PROVIDED MATERIAL START

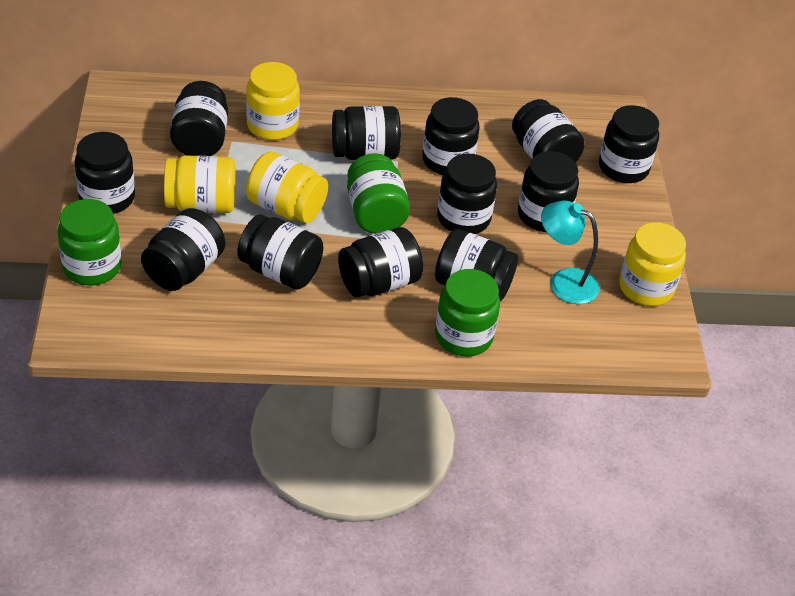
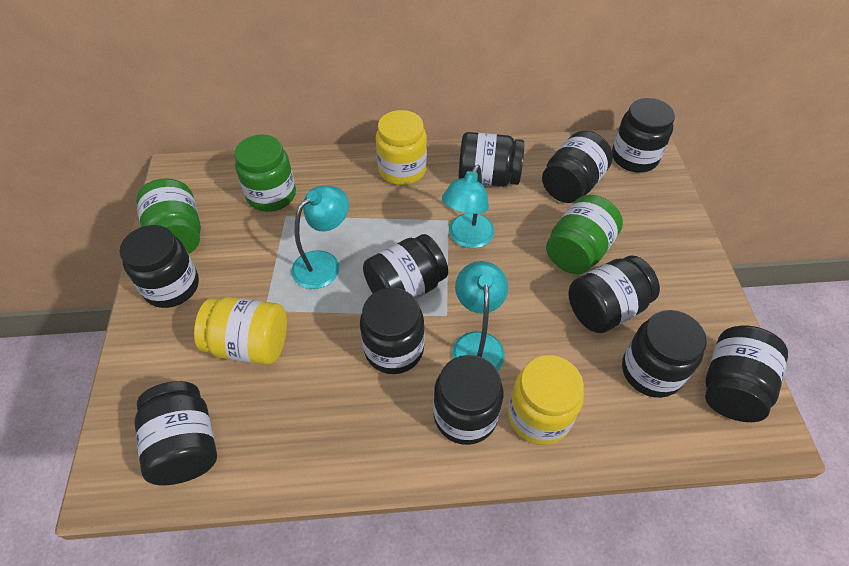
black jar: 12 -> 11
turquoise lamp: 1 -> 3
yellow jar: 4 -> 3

PROVIDED MATERIAL END
PROVIDED MATERIAL START

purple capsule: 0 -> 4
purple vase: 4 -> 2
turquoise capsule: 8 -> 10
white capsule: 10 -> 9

PROVIDED MATERIAL END

Out of the listing above, reproduce exactly the lines from the one with "purple capsule: 0 -> 4" up to and including the one with "white capsule: 10 -> 9".

◆ **ANSWER BOX**:
purple capsule: 0 -> 4
purple vase: 4 -> 2
turquoise capsule: 8 -> 10
white capsule: 10 -> 9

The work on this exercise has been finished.